[Extracted data entries]

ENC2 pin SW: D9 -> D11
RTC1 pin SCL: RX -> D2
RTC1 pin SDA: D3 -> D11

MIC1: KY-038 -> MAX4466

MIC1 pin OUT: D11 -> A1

• **Work required**
Return the records exactly, character for character.

• **Your response**
ENC2 pin SW: D9 -> D11
RTC1 pin SCL: RX -> D2
RTC1 pin SDA: D3 -> D11

MIC1: KY-038 -> MAX4466

MIC1 pin OUT: D11 -> A1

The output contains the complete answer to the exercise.